- **INFORMATION PROVIDED**:
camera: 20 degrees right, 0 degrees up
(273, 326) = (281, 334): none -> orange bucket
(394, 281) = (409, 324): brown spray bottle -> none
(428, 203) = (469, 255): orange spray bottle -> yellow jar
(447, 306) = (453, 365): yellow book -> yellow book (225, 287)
---
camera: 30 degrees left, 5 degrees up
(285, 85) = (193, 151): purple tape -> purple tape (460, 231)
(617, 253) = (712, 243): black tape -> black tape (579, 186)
* * *
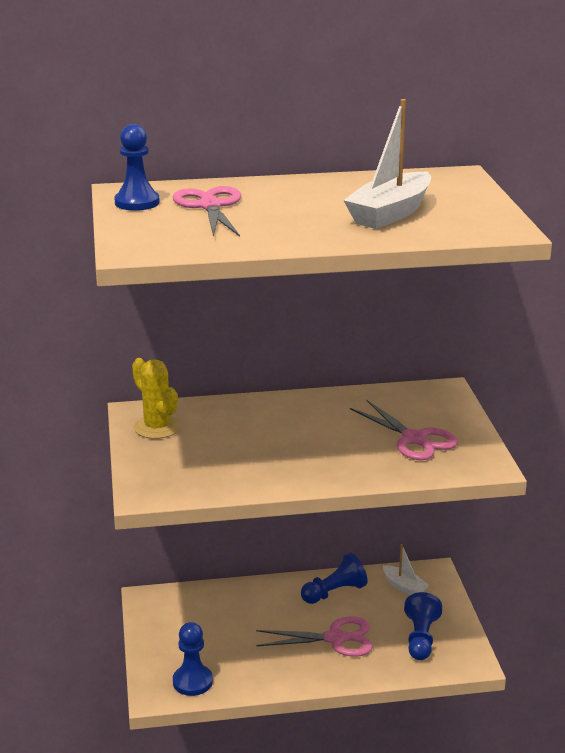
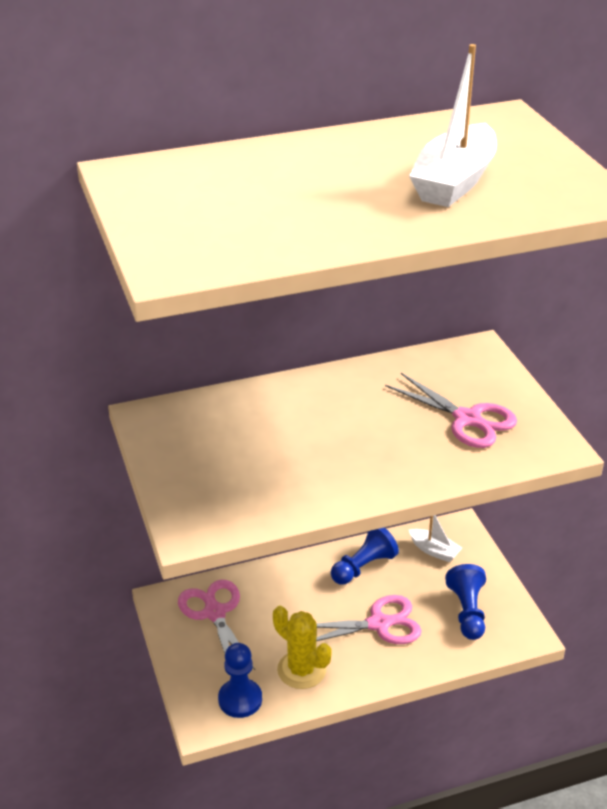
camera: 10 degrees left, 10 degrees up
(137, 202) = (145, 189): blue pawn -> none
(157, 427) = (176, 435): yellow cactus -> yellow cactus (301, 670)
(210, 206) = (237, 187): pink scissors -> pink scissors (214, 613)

- **WHAT IS EXPECTED**:
Go line by line through the data, copying each one that contains the word "bottle".

- **WRITTEN SOLUTION**:
(394, 281) = (409, 324): brown spray bottle -> none
(428, 203) = (469, 255): orange spray bottle -> yellow jar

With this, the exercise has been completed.